Task objective — Emit only the lines from the line containing "PIR2: AM312 -> HC-SR501" through the last line of the entries, unchanged.

[Before-and-after change data]
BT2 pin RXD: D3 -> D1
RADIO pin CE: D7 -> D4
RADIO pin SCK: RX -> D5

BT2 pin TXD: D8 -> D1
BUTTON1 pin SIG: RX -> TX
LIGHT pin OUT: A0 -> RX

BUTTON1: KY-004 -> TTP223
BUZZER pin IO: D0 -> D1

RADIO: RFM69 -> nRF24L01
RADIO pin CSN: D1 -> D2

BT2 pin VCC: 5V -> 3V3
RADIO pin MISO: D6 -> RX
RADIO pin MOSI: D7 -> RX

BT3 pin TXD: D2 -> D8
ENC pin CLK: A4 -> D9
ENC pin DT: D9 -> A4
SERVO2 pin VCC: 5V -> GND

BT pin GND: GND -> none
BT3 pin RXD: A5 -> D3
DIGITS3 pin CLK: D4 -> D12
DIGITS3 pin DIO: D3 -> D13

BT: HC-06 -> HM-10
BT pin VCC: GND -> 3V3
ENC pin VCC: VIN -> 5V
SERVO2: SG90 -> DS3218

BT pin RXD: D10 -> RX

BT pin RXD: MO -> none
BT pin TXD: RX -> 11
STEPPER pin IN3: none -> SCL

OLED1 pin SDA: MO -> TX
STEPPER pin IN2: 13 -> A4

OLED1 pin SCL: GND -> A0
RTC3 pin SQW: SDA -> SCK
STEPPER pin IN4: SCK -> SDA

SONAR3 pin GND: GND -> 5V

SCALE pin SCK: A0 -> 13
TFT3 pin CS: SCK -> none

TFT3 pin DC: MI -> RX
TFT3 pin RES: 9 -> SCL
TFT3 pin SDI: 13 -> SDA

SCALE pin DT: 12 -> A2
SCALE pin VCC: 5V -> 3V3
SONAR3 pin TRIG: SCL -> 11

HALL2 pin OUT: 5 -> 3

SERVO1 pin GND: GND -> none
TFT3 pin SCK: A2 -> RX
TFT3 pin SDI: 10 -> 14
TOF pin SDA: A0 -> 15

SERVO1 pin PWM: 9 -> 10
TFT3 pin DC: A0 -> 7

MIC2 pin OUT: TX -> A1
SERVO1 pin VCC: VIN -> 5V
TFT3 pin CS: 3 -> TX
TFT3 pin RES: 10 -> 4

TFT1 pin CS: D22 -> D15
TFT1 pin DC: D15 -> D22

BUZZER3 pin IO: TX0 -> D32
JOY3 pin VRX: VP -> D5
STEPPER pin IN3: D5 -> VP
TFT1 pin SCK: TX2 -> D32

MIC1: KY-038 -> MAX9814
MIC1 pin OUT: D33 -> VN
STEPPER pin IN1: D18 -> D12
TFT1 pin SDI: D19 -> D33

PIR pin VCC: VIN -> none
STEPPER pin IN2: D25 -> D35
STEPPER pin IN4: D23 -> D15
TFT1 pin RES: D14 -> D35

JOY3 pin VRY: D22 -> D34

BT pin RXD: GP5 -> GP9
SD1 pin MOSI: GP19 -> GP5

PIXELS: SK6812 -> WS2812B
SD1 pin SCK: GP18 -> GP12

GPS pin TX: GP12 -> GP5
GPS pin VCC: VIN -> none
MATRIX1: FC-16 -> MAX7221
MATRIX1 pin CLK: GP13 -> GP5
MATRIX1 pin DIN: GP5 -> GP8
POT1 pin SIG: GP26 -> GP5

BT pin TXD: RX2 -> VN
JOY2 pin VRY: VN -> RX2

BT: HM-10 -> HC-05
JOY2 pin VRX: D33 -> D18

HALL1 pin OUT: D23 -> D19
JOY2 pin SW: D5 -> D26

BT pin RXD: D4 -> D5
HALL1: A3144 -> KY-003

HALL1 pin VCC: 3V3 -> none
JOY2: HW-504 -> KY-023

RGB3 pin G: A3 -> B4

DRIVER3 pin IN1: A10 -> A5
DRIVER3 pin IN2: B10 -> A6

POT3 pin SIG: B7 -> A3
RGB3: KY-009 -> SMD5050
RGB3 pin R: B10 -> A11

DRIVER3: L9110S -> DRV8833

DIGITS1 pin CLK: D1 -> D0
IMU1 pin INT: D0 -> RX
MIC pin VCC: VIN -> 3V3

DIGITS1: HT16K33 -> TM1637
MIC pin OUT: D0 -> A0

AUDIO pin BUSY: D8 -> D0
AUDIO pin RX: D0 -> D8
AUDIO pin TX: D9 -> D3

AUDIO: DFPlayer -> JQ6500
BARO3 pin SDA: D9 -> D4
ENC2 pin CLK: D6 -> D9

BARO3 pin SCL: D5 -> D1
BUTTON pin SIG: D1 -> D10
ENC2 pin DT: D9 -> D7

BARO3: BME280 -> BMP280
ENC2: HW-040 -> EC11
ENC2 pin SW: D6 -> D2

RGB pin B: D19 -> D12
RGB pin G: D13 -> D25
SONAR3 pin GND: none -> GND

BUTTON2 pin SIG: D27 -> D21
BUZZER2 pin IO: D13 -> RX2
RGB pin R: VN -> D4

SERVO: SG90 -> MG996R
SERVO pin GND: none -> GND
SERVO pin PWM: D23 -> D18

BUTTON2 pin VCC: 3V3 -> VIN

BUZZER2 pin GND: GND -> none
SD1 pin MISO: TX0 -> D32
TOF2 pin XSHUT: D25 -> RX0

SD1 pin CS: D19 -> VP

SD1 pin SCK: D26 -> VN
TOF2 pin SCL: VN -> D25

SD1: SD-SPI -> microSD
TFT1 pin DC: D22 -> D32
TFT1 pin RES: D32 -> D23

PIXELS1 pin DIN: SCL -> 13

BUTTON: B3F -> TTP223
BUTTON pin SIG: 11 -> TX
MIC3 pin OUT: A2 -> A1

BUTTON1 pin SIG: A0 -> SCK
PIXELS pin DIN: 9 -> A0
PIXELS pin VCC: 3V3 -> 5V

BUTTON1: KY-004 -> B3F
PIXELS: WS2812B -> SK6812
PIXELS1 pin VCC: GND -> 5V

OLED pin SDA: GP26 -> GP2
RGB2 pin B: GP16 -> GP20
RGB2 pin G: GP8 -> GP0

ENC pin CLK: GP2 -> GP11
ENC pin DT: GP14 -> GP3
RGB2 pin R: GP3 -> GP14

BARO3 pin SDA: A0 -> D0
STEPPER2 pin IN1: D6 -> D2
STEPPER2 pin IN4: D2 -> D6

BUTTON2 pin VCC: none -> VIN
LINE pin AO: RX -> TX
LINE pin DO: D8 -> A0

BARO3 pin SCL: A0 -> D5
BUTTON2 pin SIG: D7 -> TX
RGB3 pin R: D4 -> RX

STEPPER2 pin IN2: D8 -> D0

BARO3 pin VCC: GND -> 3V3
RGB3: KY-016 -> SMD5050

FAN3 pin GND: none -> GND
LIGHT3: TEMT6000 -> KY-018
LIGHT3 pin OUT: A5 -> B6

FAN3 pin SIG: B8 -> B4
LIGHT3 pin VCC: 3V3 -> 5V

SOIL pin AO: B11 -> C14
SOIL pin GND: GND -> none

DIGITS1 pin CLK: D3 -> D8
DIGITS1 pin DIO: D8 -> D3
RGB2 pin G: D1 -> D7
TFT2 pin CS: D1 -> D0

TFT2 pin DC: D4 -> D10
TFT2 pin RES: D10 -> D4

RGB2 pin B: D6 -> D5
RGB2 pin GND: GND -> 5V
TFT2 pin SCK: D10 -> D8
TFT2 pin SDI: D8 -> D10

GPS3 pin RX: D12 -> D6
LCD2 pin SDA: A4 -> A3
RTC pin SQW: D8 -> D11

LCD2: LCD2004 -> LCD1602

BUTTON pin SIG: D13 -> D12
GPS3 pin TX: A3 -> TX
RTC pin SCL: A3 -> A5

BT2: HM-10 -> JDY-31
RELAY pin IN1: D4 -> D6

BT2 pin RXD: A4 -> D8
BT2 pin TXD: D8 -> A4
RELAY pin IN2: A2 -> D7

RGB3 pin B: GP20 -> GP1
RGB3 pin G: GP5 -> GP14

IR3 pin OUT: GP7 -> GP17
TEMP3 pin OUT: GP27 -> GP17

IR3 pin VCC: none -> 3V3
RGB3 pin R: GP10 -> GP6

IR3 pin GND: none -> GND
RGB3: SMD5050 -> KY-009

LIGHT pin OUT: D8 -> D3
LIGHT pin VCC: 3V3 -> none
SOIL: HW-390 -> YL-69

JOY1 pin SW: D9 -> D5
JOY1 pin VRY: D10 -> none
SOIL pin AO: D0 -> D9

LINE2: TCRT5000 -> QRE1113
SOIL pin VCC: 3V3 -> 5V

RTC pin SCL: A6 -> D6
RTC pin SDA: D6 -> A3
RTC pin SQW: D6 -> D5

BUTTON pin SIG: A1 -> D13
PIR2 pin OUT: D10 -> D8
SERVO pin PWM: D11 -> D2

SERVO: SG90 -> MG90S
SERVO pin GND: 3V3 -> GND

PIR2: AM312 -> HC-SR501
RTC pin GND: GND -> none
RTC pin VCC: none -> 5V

Answer to this task —
PIR2: AM312 -> HC-SR501
RTC pin GND: GND -> none
RTC pin VCC: none -> 5V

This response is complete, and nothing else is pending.